- Problem description: A faithful transcription of the entries below is required.

- Stored items from a collection:
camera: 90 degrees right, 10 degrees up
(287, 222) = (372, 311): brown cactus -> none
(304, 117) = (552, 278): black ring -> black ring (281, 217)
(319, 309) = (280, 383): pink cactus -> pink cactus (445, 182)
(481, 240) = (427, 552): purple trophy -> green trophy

- Worked solution:
camera: 90 degrees right, 10 degrees up
(287, 222) = (372, 311): brown cactus -> none
(304, 117) = (552, 278): black ring -> black ring (281, 217)
(319, 309) = (280, 383): pink cactus -> pink cactus (445, 182)
(481, 240) = (427, 552): purple trophy -> green trophy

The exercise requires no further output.